- WHAT TO PRODUCE -
Reproduce only what runs from the line containing "(652, 255) = (421, 180): orange" to the line containing "(392, 239) = (608, 274): white" in the records below, inclusive. Keep it exact, and keep the pictures out.

- AVAILABLE RECORDS -
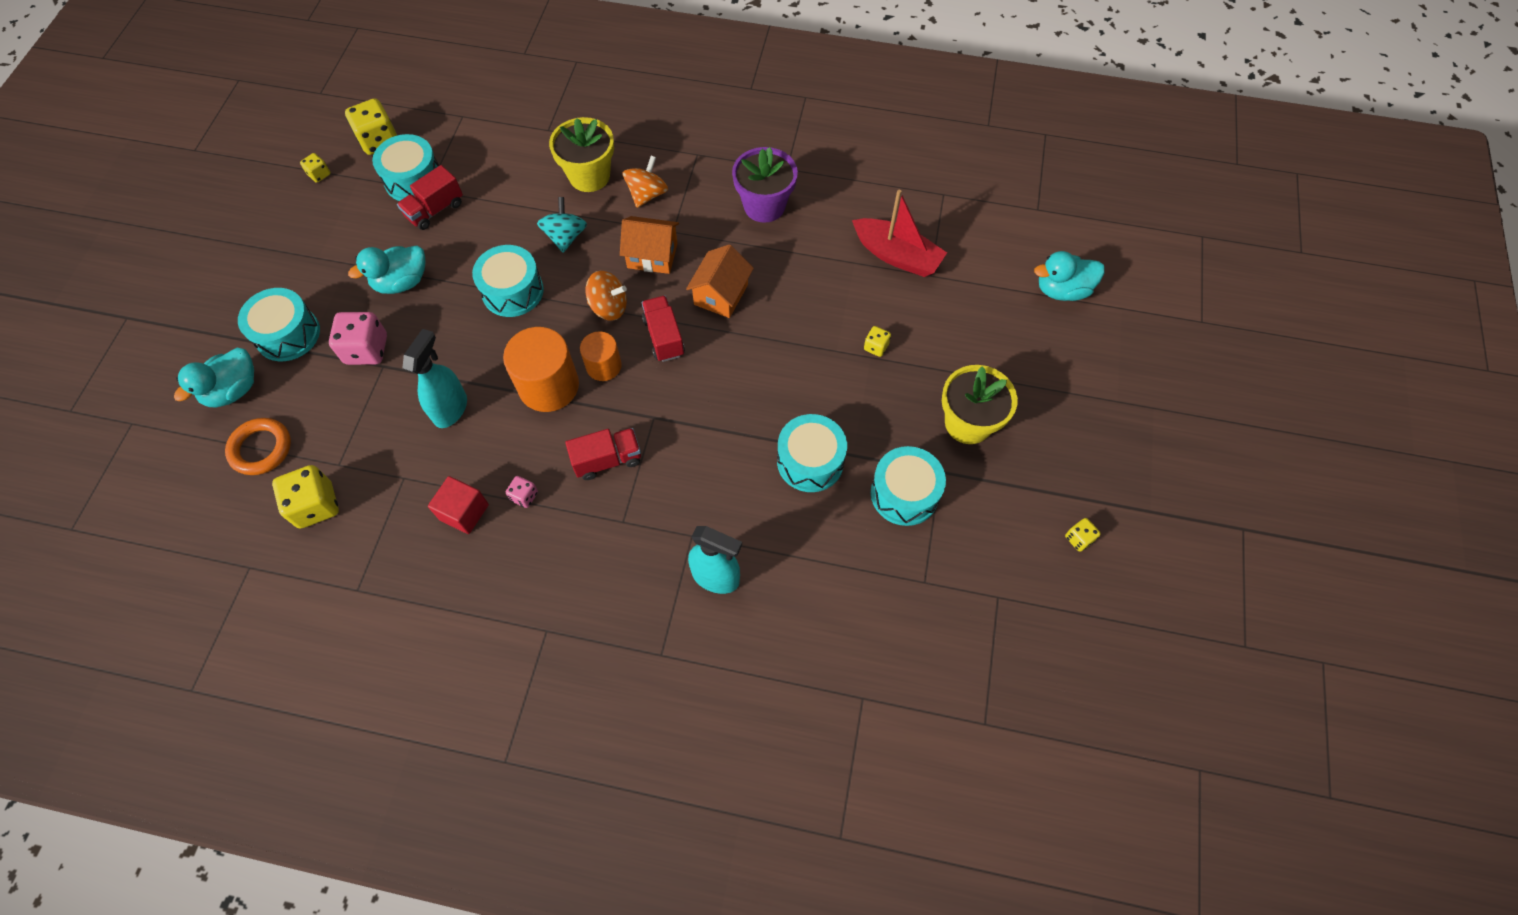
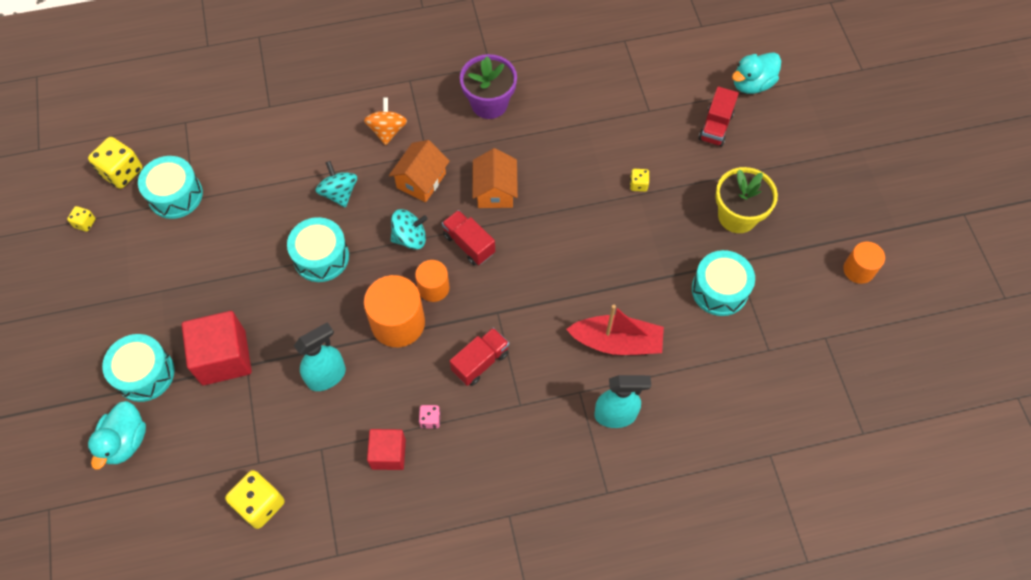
camera: 25 degrees left, 0 degrees up
(261, 449) = (182, 479): orange ring -> none
(366, 350) = (224, 357): pink dice -> red cube
(402, 282) = (219, 288): turquoise duck -> none
(435, 210) = (211, 214): red truck -> red truck (715, 126)
(451, 409) = (327, 376): turquoise spray bottle -> turquoise spray bottle turned 60 degrees clockwise
(589, 176) = (329, 133): yellow flower pot -> none
(609, 307) = (410, 238): orange spinning top -> turquoise spinning top
(652, 255) = (421, 180): orange house -> orange house turned 45 degrees counterclockwise
(810, 461) = (637, 295): turquoise drum -> none
(897, 255) = (615, 105): red boat -> red boat (617, 342)
(1078, 539) = (858, 270): yellow dice -> orange cylinder

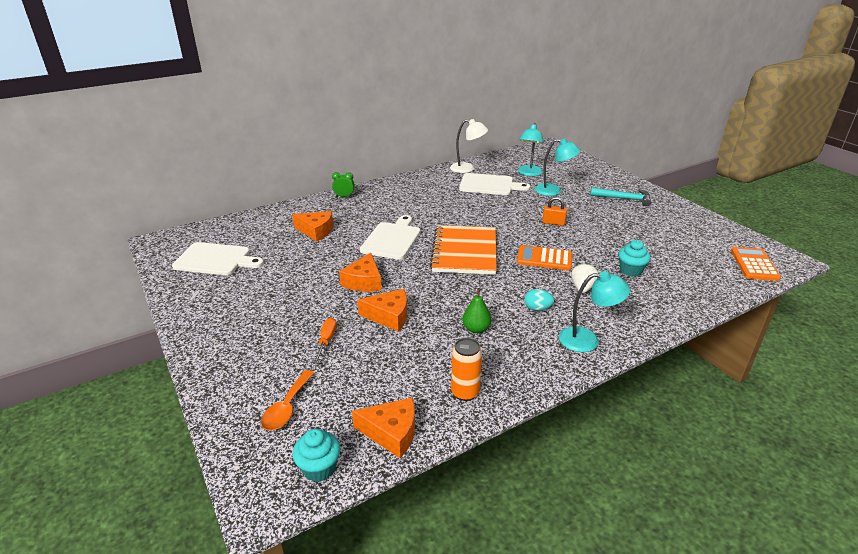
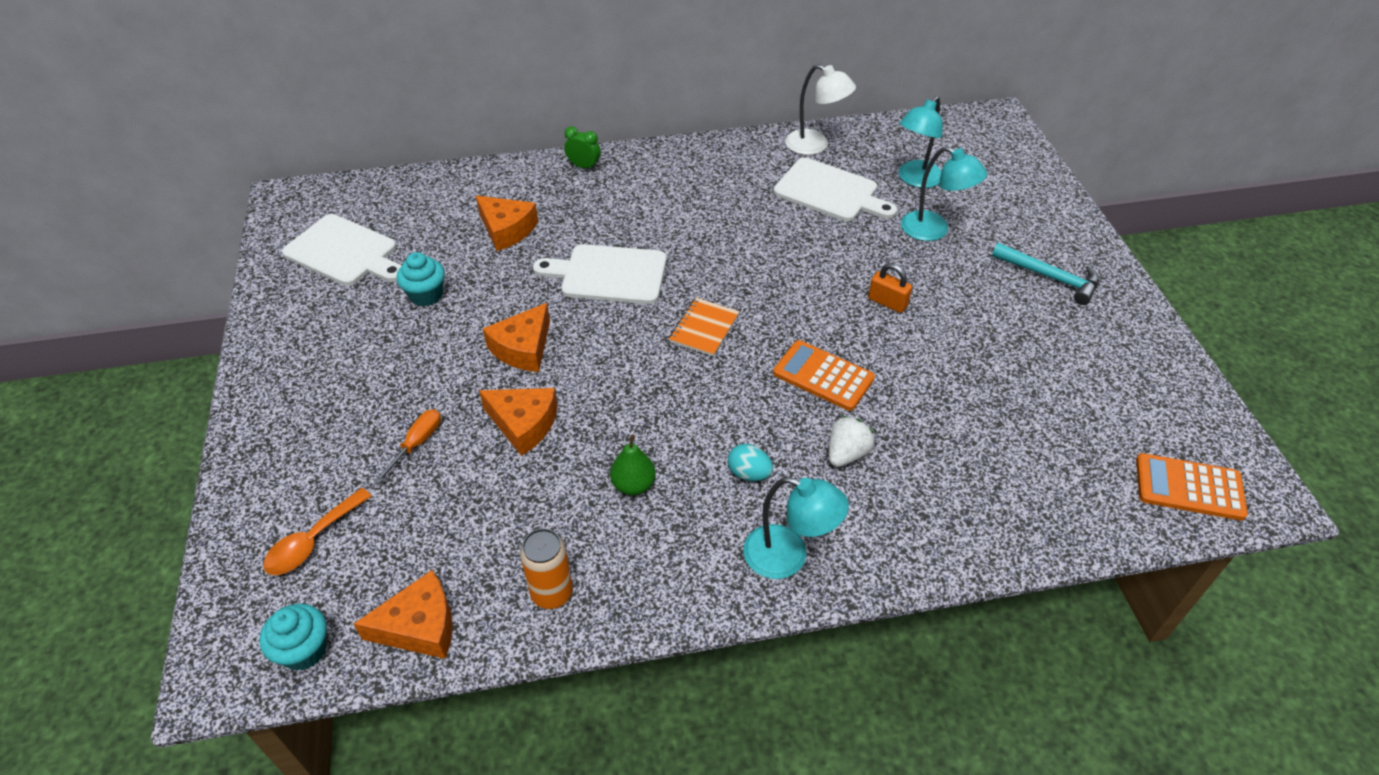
camera: 20 degrees right, 15 degrees up
(391, 432) = (419, 626): orange cheese -> orange cheese turned 45 degrees counterclockwise
(392, 239) = (608, 274): white cutting board -> white cutting board turned 120 degrees counterclockwise
(464, 252) = (704, 328): orange notebook -> orange notebook, size x0.48
(630, 271) = (952, 440): turquoise cupcake -> turquoise cupcake (426, 295)
(754, 264) = (1189, 487): orange calculator -> orange calculator turned 105 degrees counterclockwise

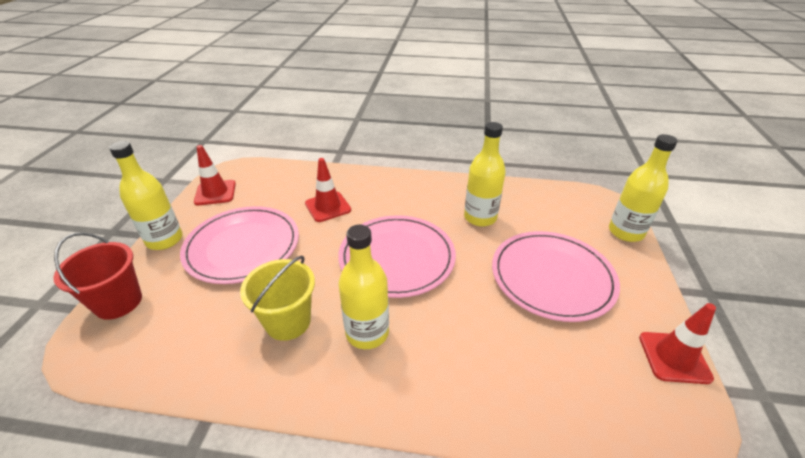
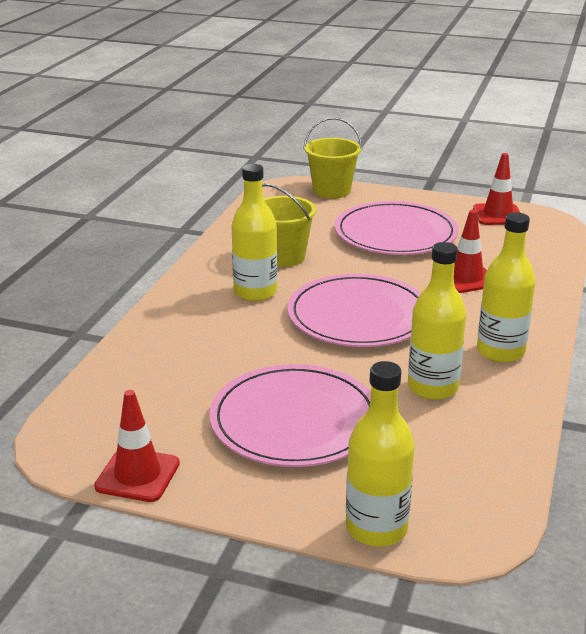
camera: 100 degrees right, 10 degrees down
(118, 302) = (331, 191): red bucket -> yellow bucket
(164, 240) = (413, 199): yellow bottle -> yellow bottle (500, 351)

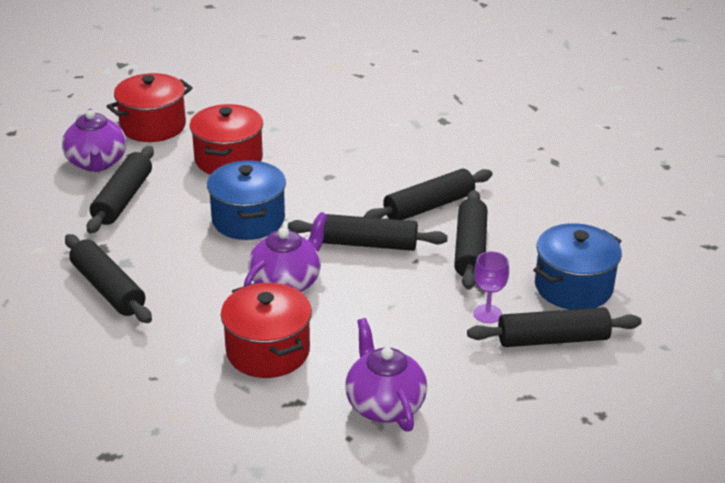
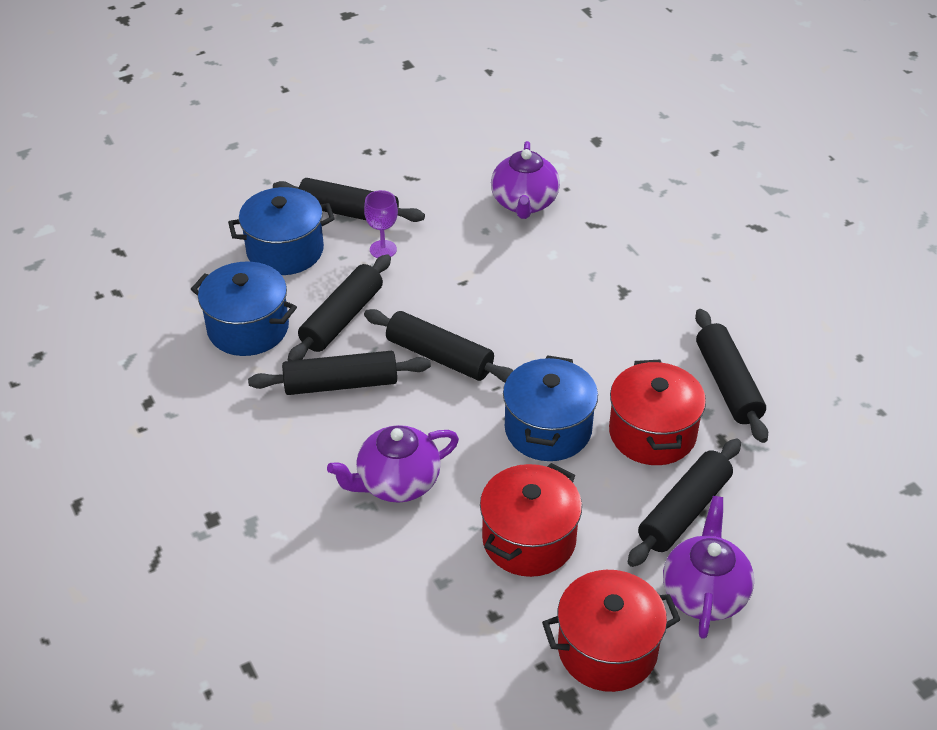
camera: 155 degrees left, 10 degrees up
(268, 351) = (596, 273): red pot -> red pot (652, 433)
(286, 282) = (545, 336): purple teapot -> purple teapot (397, 483)
(537, 222) = (248, 328): none -> blue pot

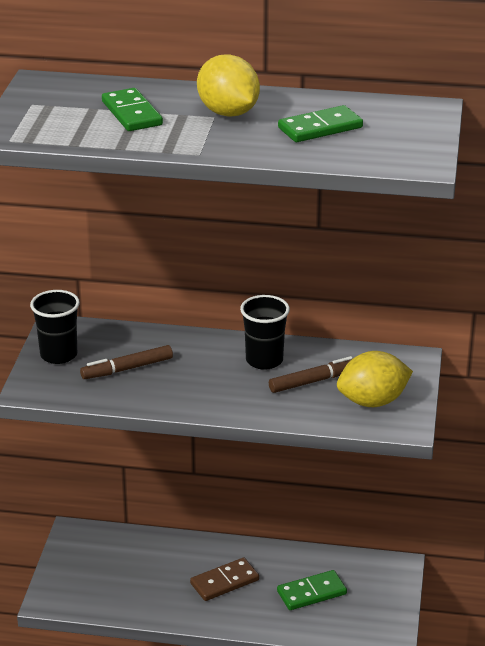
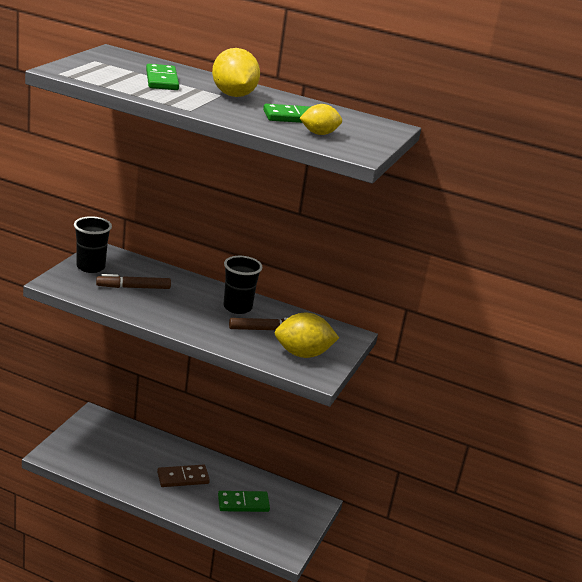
camera: 10 degrees right, 5 degrees down
(362, 146) = (319, 134): none -> yellow lemon

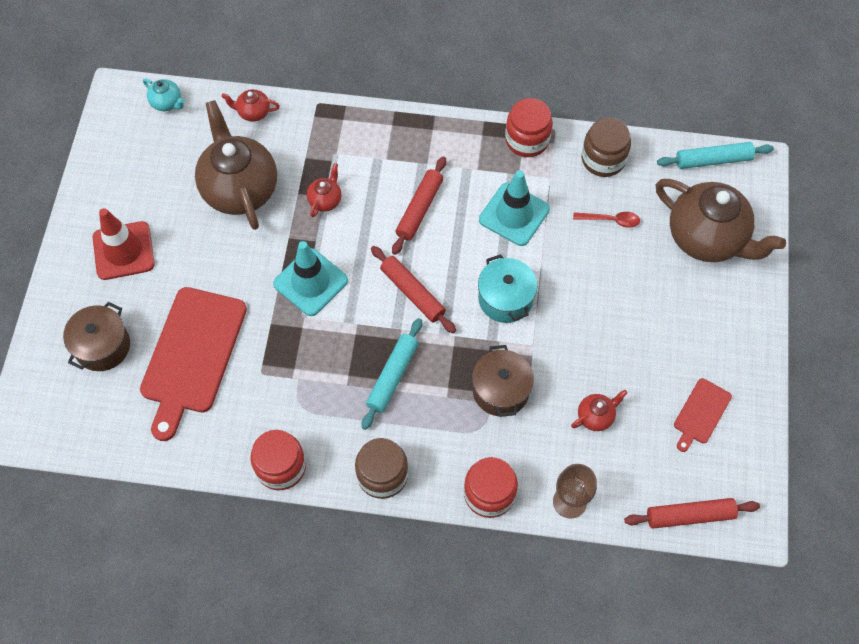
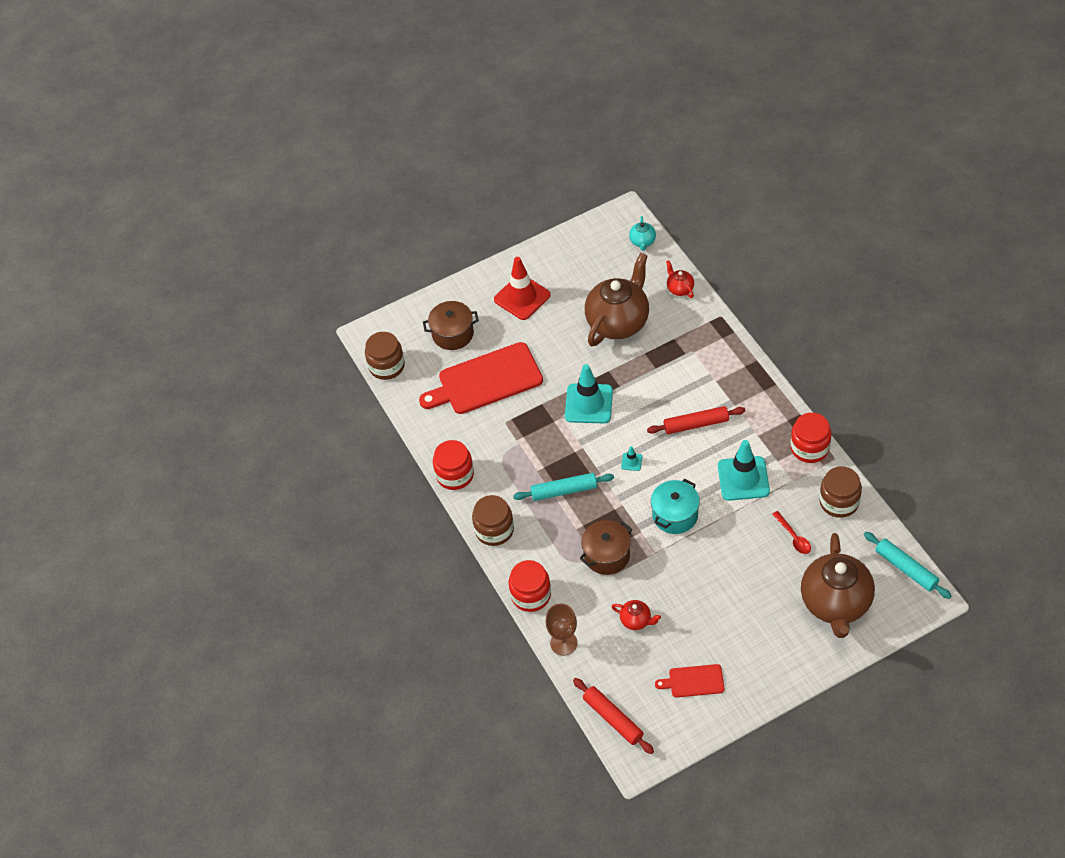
camera: 60 degrees right, 10 degrees down
(78, 440) = (386, 366): none -> brown jar
(325, 200) = (653, 370): red teapot -> none
(412, 293) = (631, 462): red rolling pin -> turquoise traffic cone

- TASK SOLUTION -
(652, 255) = (421, 180): orange house -> orange house turned 45 degrees counterclockwise
(810, 461) = (637, 295): turquoise drum -> none
(897, 255) = (615, 105): red boat -> red boat (617, 342)
(1078, 539) = (858, 270): yellow dice -> orange cylinder

camera: 20 degrees right, 15 degrees up
(391, 432) = (419, 626): orange cheese -> orange cheese turned 45 degrees counterclockwise
(392, 239) = (608, 274): white cutting board -> white cutting board turned 120 degrees counterclockwise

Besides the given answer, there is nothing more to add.